DIRECTIONS FOR THIS TASK =
Output only the lines of the entries that follow, starting at the one with "green banana: 2 -> 3" and running down to the one with "white donut: 2 -> 0", both included and unchanged.

SUPPLIED RECORDS =
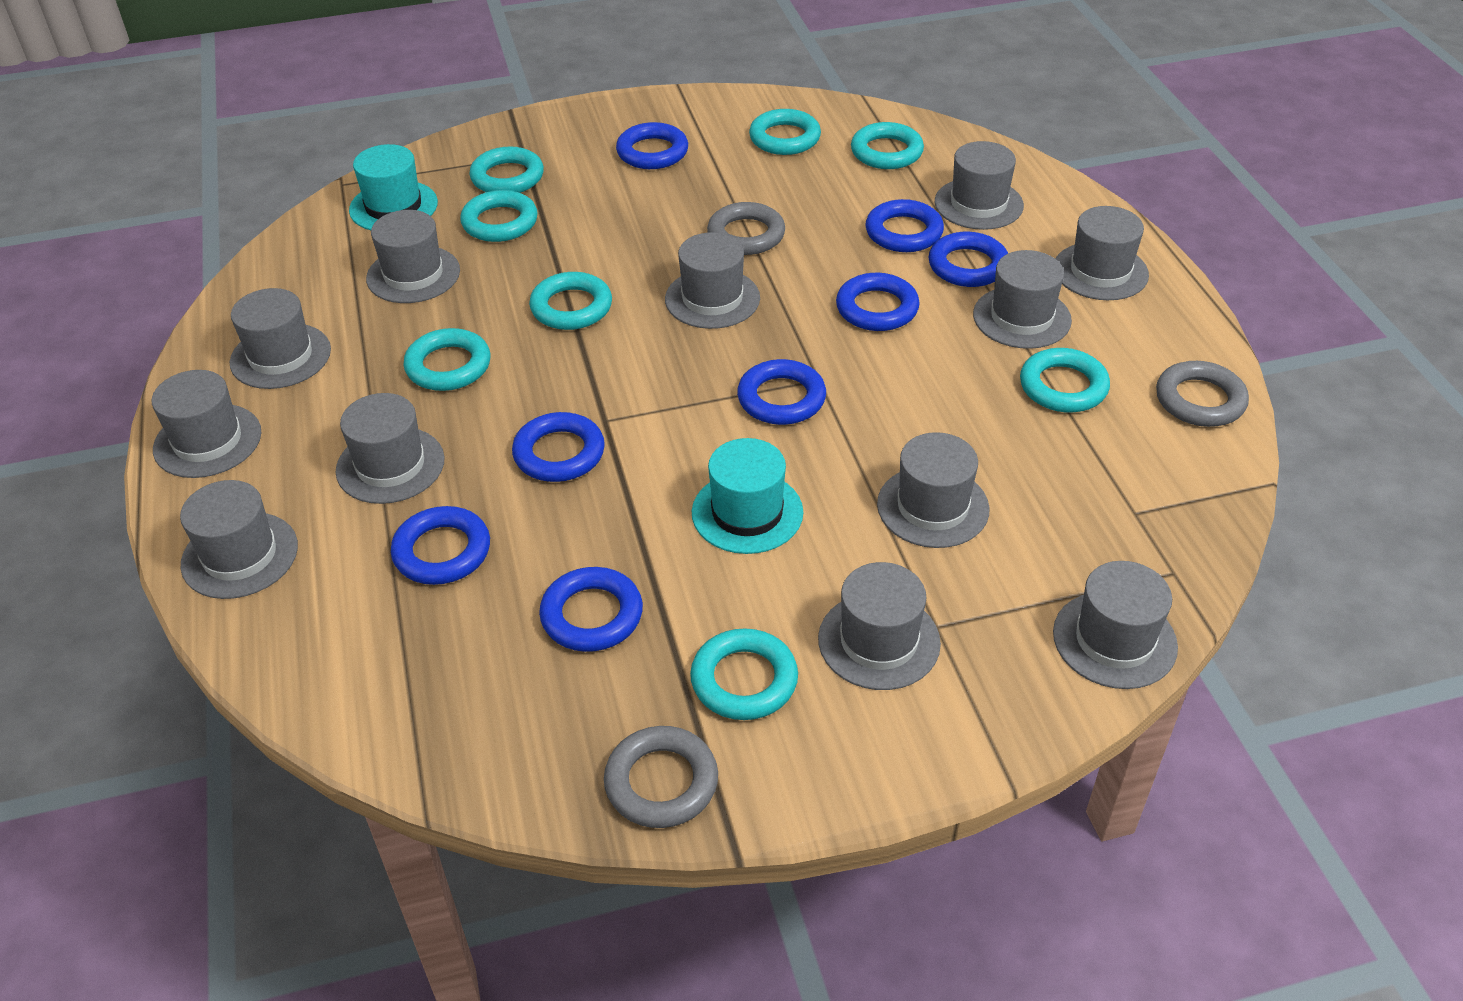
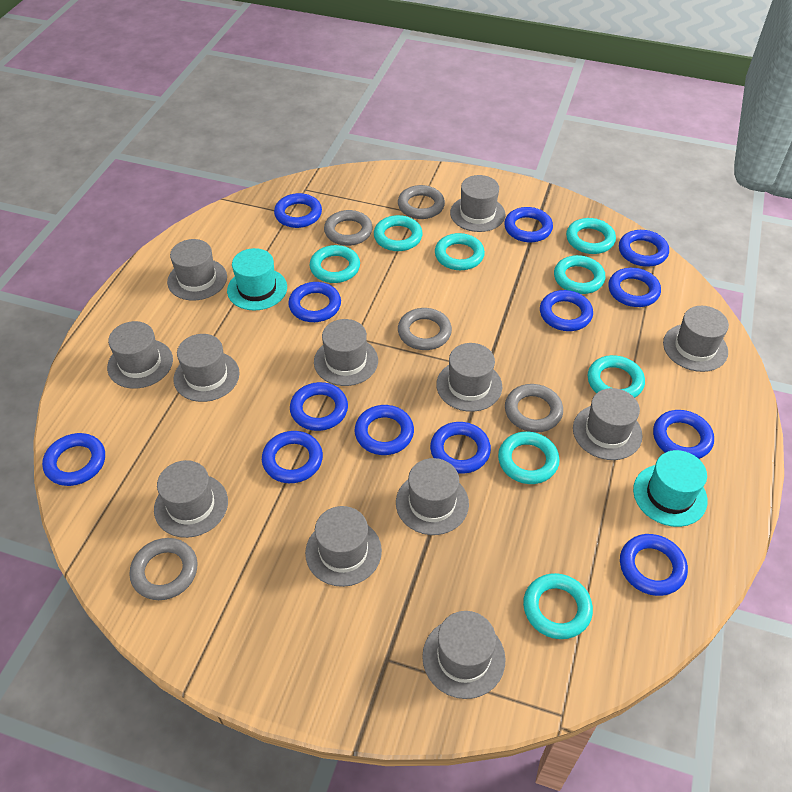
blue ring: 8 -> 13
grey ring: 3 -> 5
...
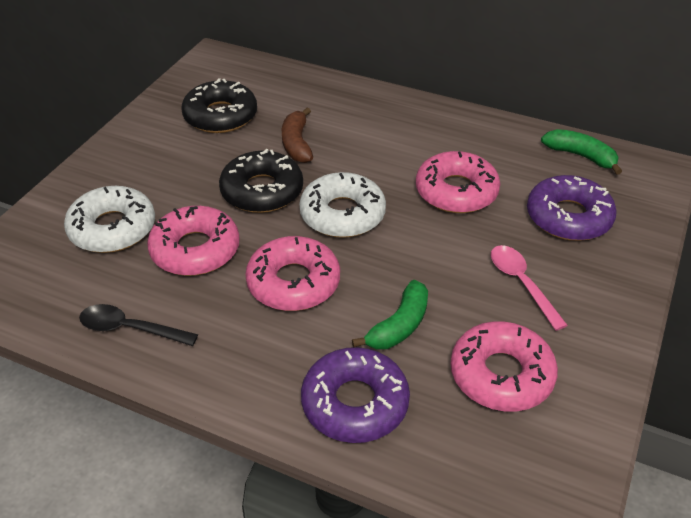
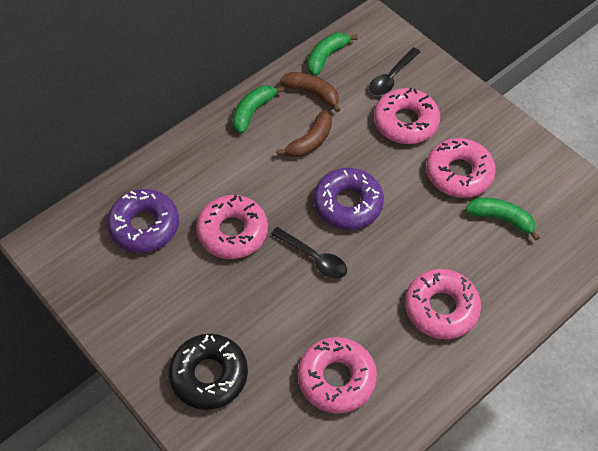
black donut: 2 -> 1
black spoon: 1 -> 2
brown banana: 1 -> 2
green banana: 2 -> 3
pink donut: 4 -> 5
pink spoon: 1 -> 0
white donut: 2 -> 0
* * *
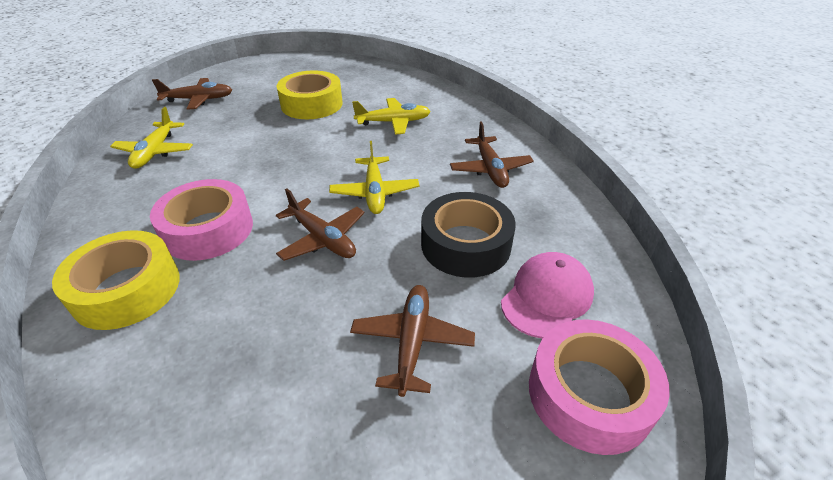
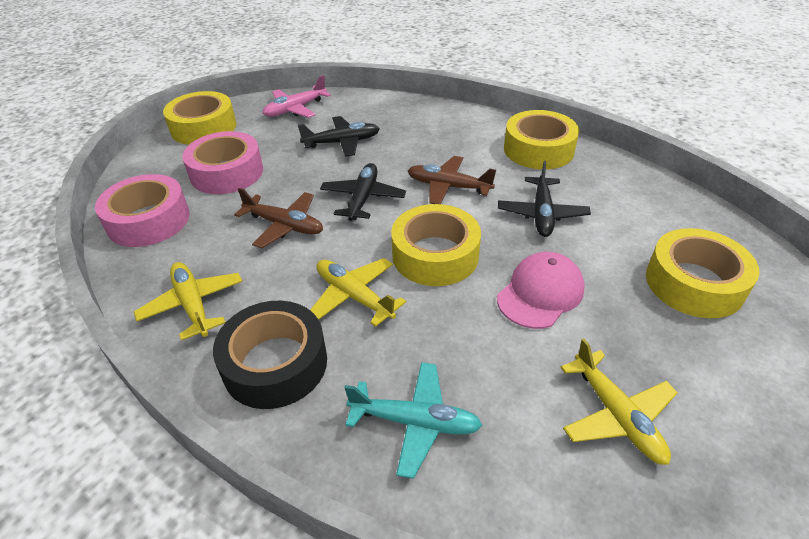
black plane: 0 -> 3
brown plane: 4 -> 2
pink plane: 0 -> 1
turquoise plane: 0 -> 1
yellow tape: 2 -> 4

TASK RESULT =
green banana: 2 -> 3
pink donut: 4 -> 5
pink spoon: 1 -> 0
white donut: 2 -> 0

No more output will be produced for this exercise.